* Data shown

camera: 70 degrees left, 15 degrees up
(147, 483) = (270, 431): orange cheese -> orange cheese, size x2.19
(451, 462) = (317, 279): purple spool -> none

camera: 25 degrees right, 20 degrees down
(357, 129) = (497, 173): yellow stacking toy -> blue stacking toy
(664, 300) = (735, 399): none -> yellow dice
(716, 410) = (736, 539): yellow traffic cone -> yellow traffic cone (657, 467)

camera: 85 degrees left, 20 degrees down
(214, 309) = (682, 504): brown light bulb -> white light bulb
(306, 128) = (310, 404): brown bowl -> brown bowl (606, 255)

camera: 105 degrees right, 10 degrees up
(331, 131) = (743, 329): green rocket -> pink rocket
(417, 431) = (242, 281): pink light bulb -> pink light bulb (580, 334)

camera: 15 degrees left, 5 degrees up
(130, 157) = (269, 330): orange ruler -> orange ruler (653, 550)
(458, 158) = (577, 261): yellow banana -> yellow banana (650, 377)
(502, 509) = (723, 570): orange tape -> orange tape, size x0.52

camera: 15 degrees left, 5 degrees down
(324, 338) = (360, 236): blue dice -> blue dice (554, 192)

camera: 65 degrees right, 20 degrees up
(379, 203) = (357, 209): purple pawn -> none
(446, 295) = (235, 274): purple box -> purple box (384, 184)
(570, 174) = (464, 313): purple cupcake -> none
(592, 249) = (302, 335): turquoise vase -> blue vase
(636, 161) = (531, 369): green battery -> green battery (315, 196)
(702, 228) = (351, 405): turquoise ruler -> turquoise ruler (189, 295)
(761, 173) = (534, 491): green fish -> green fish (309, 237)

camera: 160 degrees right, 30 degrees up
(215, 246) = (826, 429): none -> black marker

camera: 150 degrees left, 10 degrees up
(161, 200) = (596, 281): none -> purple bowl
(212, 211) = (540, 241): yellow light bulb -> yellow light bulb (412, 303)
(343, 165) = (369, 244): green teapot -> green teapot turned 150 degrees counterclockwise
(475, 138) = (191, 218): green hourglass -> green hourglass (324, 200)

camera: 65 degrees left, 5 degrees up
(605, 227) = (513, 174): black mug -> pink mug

* Work task
Scan the material for the string "ruler". Copy each line where it appears.

* Answer section
(130, 157) = (269, 330): orange ruler -> orange ruler (653, 550)
(702, 228) = (351, 405): turquoise ruler -> turquoise ruler (189, 295)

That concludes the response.